### Data ###
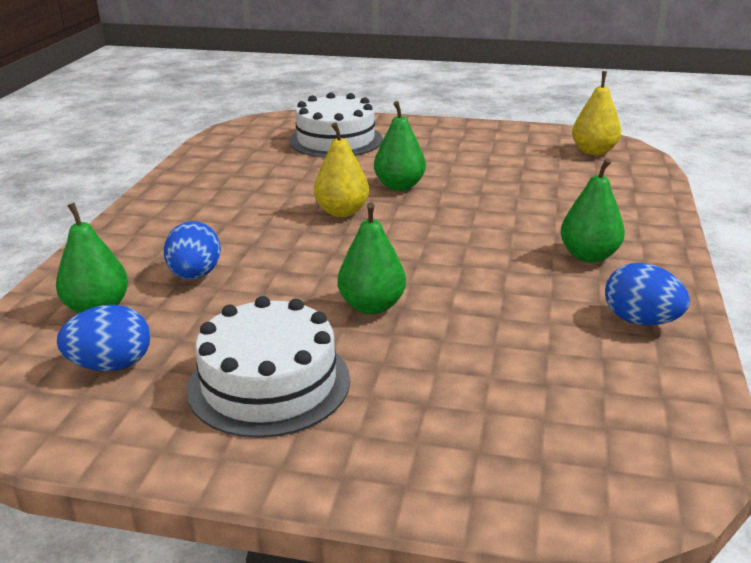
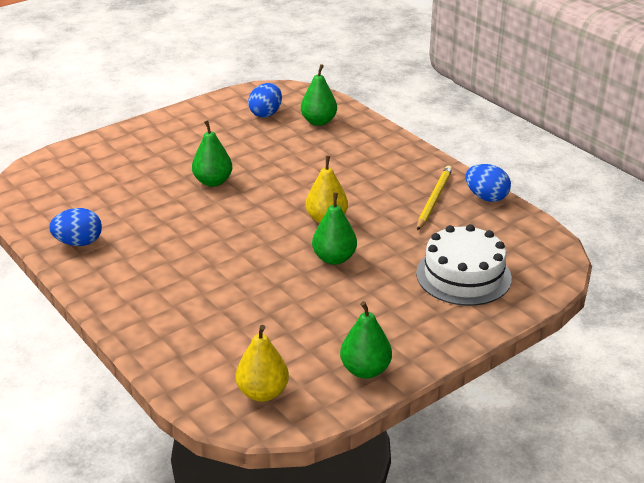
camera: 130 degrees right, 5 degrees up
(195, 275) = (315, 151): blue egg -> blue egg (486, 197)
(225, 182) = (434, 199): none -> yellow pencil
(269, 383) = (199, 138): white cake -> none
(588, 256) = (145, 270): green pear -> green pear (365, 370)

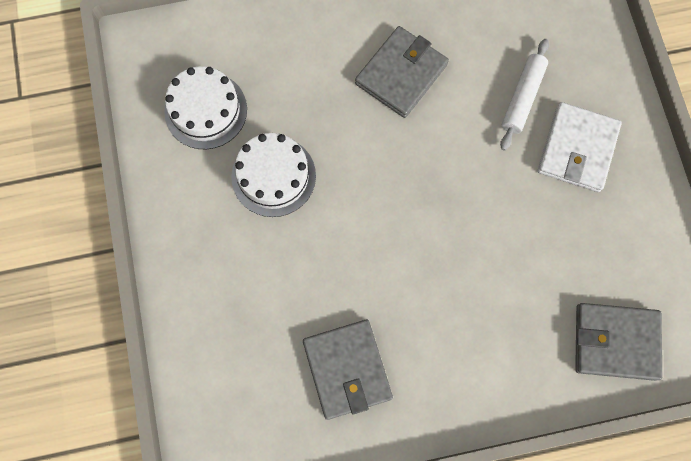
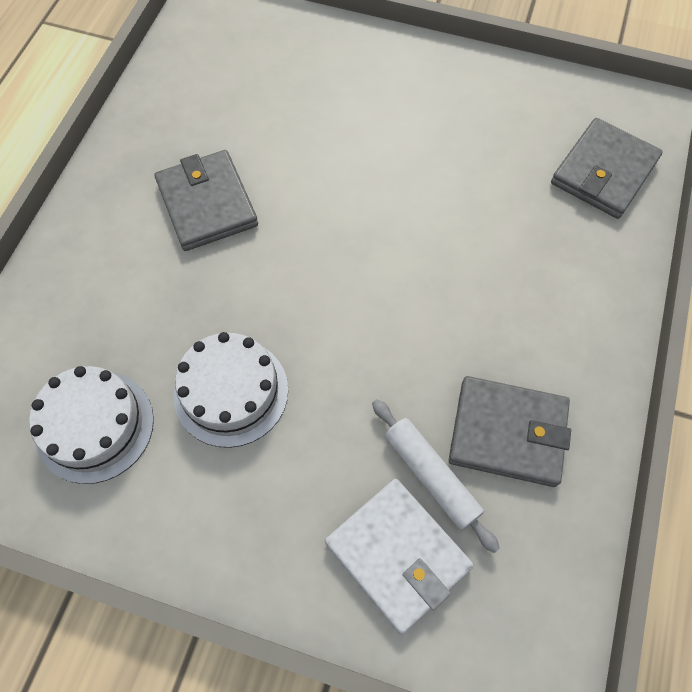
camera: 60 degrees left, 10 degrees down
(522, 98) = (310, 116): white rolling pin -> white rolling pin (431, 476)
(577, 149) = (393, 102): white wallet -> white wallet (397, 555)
###
• [Problem to solve] With the pictures removed, copy the data above word for word.

• [Result]
camera: 130 degrees right, 5 degrees up
(195, 275) = (315, 151): blue egg -> blue egg (486, 197)
(225, 182) = (434, 199): none -> yellow pencil
(269, 383) = (199, 138): white cake -> none
(588, 256) = (145, 270): green pear -> green pear (365, 370)

camera: 60 degrees left, 10 degrees down
(522, 98) = (310, 116): white rolling pin -> white rolling pin (431, 476)
(577, 149) = (393, 102): white wallet -> white wallet (397, 555)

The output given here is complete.